### Problem statement
Locate, in the data below, the line that contains "red arrow: (254, 36) -> (350, 49), size x1.5" and the line that contains "green pentagon: (184, 346)"; reproduce exactly those two lines and every line between them, nothing more.

### Data to use
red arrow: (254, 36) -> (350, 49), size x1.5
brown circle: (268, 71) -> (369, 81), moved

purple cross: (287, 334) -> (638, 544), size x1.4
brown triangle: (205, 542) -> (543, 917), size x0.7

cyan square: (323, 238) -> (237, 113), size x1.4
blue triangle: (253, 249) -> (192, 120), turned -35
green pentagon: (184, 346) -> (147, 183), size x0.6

---

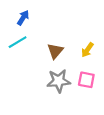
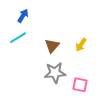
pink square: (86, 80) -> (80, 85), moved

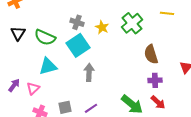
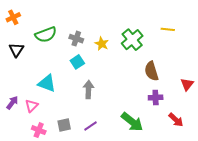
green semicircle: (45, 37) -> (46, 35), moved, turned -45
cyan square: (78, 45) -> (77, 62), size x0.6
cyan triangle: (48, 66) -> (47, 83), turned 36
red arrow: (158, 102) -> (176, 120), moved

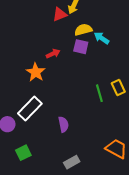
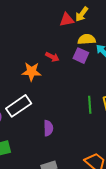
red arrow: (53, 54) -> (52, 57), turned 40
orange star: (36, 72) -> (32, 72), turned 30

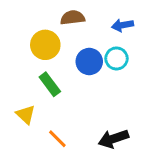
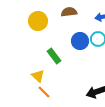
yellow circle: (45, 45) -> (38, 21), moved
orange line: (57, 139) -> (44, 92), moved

### Response box
red arrow: (254, 36) -> (350, 49), size x1.5
brown circle: (268, 71) -> (369, 81), moved

purple cross: (287, 334) -> (638, 544), size x1.4
brown triangle: (205, 542) -> (543, 917), size x0.7

cyan square: (323, 238) -> (237, 113), size x1.4
blue triangle: (253, 249) -> (192, 120), turned -35
green pentagon: (184, 346) -> (147, 183), size x0.6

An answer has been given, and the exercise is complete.